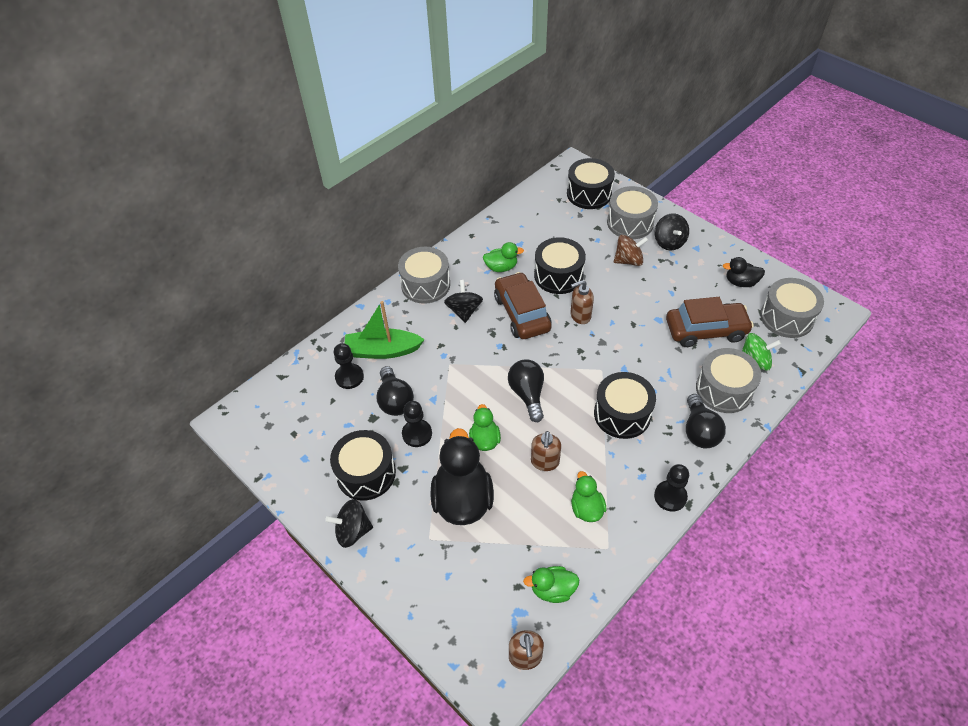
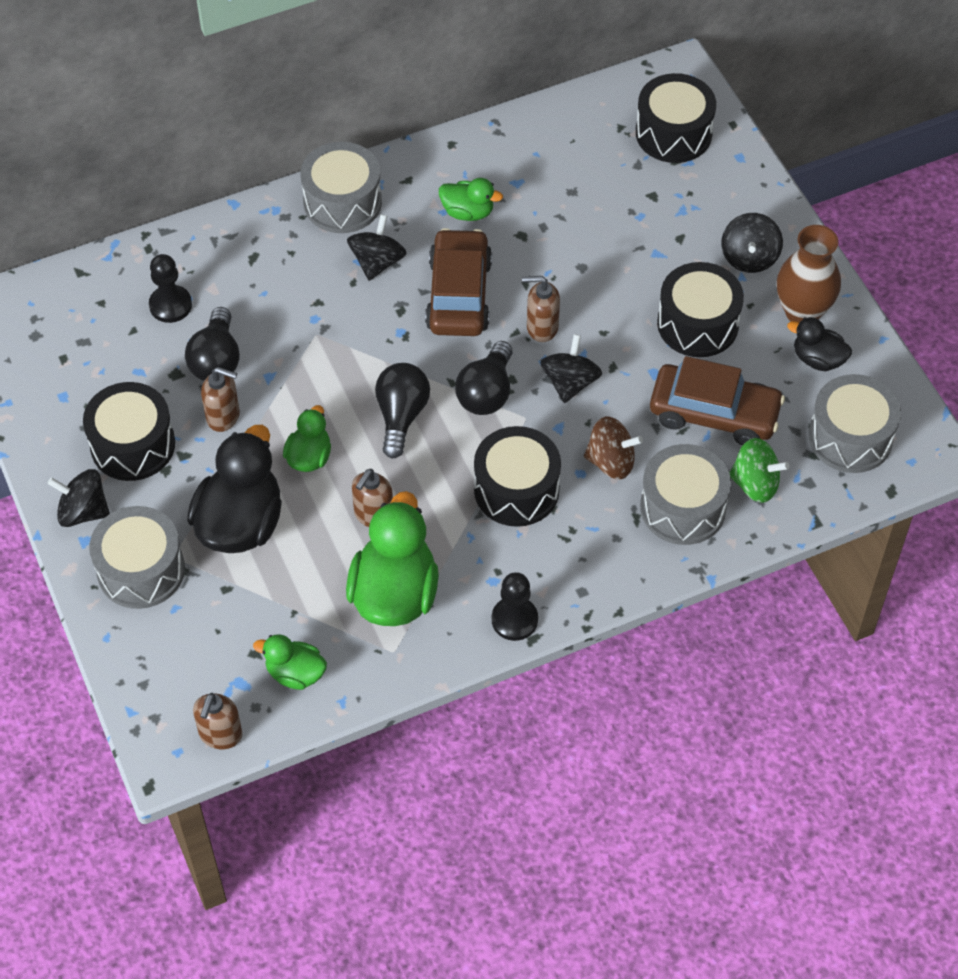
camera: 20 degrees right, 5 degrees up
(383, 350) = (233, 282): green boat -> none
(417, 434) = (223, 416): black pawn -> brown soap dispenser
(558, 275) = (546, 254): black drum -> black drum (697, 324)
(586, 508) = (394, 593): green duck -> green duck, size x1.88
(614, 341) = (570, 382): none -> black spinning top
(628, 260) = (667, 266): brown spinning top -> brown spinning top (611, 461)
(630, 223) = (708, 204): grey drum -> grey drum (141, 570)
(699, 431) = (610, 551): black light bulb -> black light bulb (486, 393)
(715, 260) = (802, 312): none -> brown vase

****************

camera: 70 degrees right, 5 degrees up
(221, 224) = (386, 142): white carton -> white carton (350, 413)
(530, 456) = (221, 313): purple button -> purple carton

****************

> What is being asked
Above this task is a listing. Restate, word for word and with nothing added, the lines from the one with "(383, 350) = (233, 282): green boat -> none" through the one with "(715, 260) = (802, 312): none -> brown vase".

> Result below
(383, 350) = (233, 282): green boat -> none
(417, 434) = (223, 416): black pawn -> brown soap dispenser
(558, 275) = (546, 254): black drum -> black drum (697, 324)
(586, 508) = (394, 593): green duck -> green duck, size x1.88
(614, 341) = (570, 382): none -> black spinning top
(628, 260) = (667, 266): brown spinning top -> brown spinning top (611, 461)
(630, 223) = (708, 204): grey drum -> grey drum (141, 570)
(699, 431) = (610, 551): black light bulb -> black light bulb (486, 393)
(715, 260) = (802, 312): none -> brown vase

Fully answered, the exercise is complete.